▸ **EXERCISE**
Return each line below holding the string "black".

_ _ _ _

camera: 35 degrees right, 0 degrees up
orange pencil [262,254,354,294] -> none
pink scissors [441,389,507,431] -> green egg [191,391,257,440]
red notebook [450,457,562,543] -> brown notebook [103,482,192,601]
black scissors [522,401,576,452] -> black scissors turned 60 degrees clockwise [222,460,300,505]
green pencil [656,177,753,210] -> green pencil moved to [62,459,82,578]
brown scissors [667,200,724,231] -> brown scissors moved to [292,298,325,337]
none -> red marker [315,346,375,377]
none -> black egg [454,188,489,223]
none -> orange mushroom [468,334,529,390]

_ _ _ _

▸ **EXERCISE SOLUTION**
black scissors [522,401,576,452] -> black scissors turned 60 degrees clockwise [222,460,300,505]
none -> black egg [454,188,489,223]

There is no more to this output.